◆ Exercise materials ◆
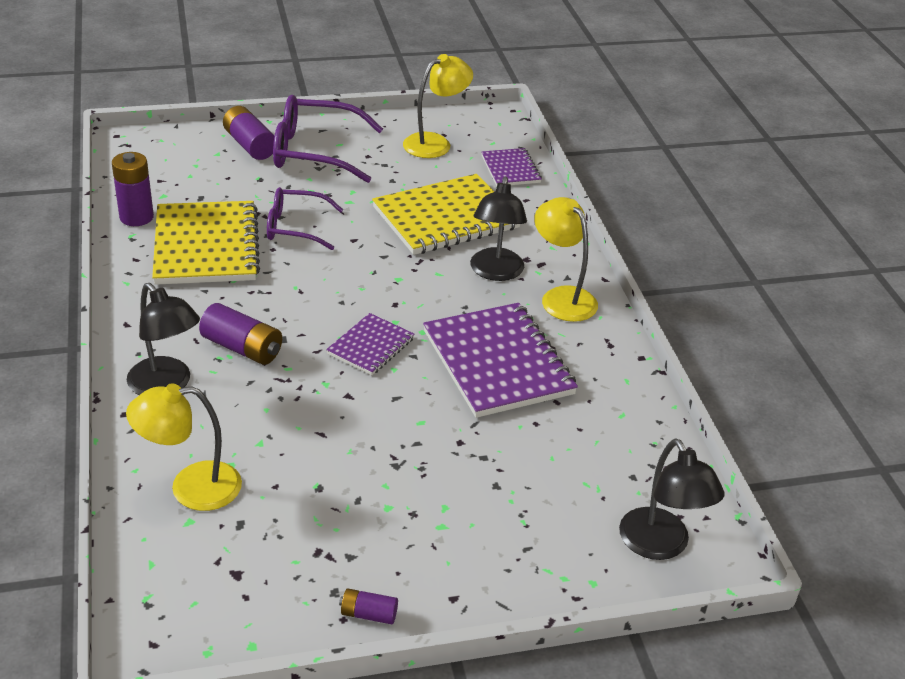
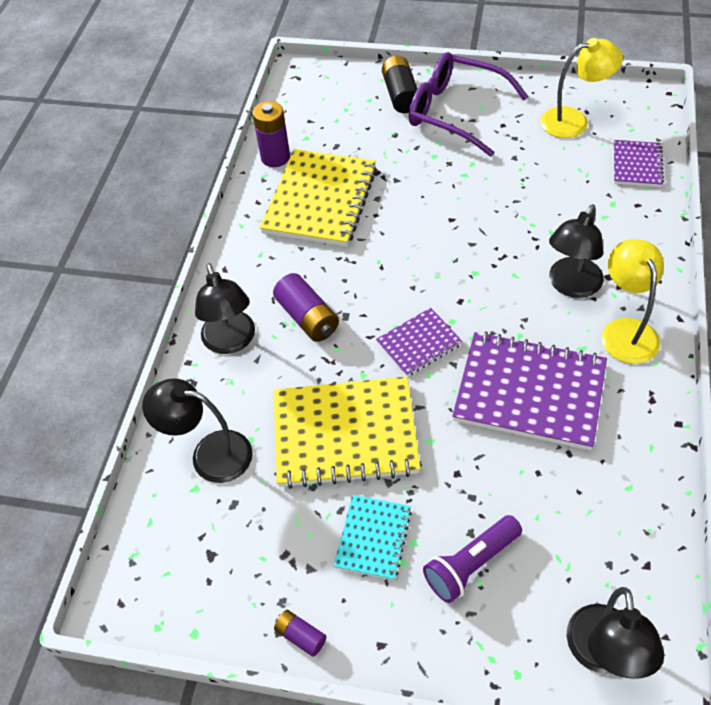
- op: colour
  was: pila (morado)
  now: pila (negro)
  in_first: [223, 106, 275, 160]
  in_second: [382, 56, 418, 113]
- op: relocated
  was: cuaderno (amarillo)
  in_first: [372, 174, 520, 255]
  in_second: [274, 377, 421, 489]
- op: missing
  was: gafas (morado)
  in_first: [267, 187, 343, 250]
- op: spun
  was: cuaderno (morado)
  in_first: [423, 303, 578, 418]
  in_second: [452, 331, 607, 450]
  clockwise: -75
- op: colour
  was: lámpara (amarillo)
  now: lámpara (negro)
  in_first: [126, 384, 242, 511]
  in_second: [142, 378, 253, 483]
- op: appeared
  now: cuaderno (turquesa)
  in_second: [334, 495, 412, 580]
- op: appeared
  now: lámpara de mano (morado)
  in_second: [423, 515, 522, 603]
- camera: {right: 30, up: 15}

◆ Instructions to follow ◆
Reproduce every record verbatim, please. Omit the images.

◆ Task solution ◆
- op: colour
  was: pila (morado)
  now: pila (negro)
  in_first: [223, 106, 275, 160]
  in_second: [382, 56, 418, 113]
- op: relocated
  was: cuaderno (amarillo)
  in_first: [372, 174, 520, 255]
  in_second: [274, 377, 421, 489]
- op: missing
  was: gafas (morado)
  in_first: [267, 187, 343, 250]
- op: spun
  was: cuaderno (morado)
  in_first: [423, 303, 578, 418]
  in_second: [452, 331, 607, 450]
  clockwise: -75
- op: colour
  was: lámpara (amarillo)
  now: lámpara (negro)
  in_first: [126, 384, 242, 511]
  in_second: [142, 378, 253, 483]
- op: appeared
  now: cuaderno (turquesa)
  in_second: [334, 495, 412, 580]
- op: appeared
  now: lámpara de mano (morado)
  in_second: [423, 515, 522, 603]
- camera: {right: 30, up: 15}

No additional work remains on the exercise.